━━━ STORED DATA
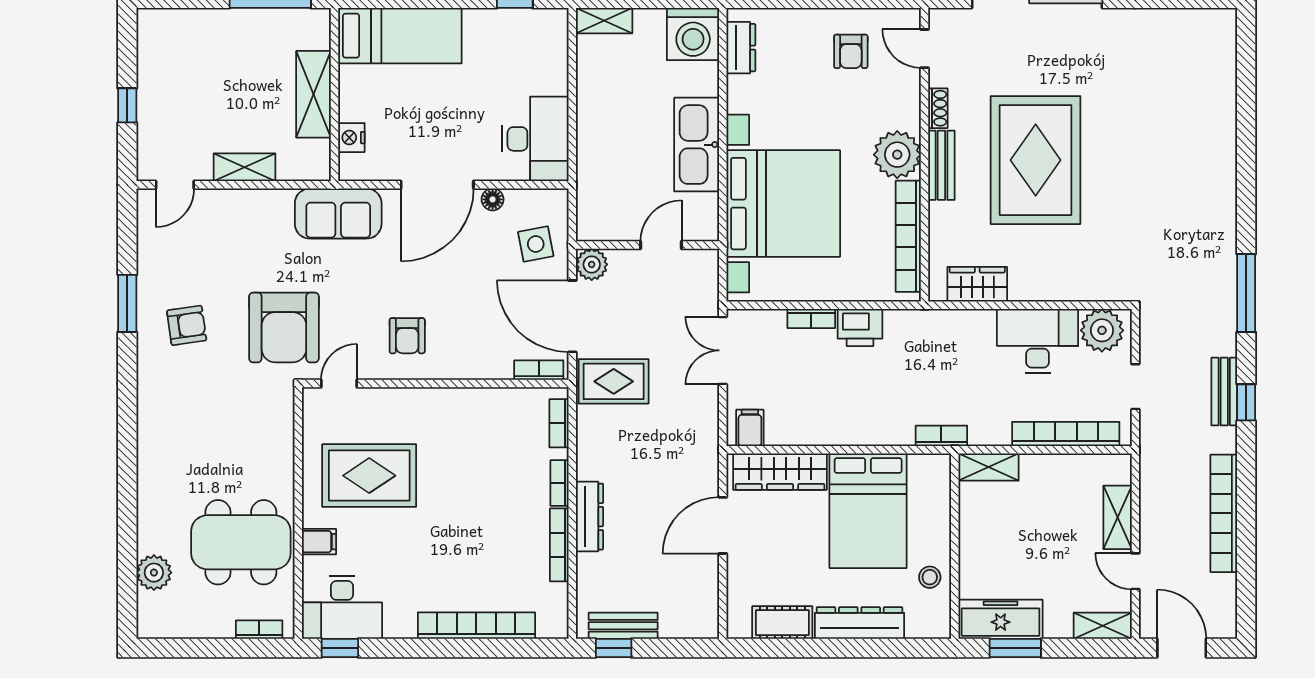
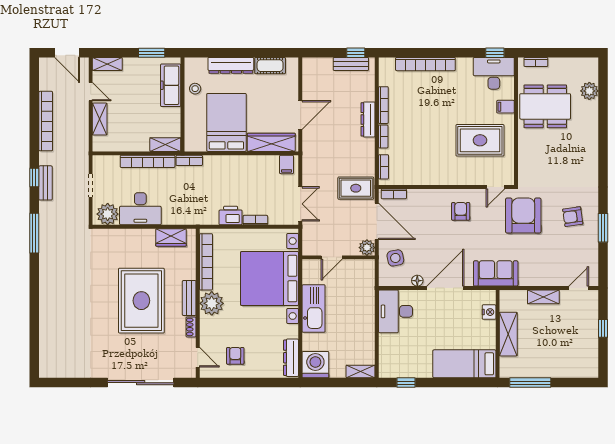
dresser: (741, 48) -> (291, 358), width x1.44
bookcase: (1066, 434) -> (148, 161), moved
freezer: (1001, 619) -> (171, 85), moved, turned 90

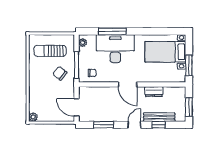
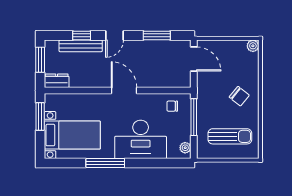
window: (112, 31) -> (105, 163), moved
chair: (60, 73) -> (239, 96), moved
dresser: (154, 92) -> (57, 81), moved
━━━━━━
__ACTIVITY__: Transcribe the records verbatim, excluding pictures.

__SOLVED PROBLEM__:
dresser: (741, 48) -> (291, 358), width x1.44
bookcase: (1066, 434) -> (148, 161), moved
freezer: (1001, 619) -> (171, 85), moved, turned 90

window: (112, 31) -> (105, 163), moved
chair: (60, 73) -> (239, 96), moved
dresser: (154, 92) -> (57, 81), moved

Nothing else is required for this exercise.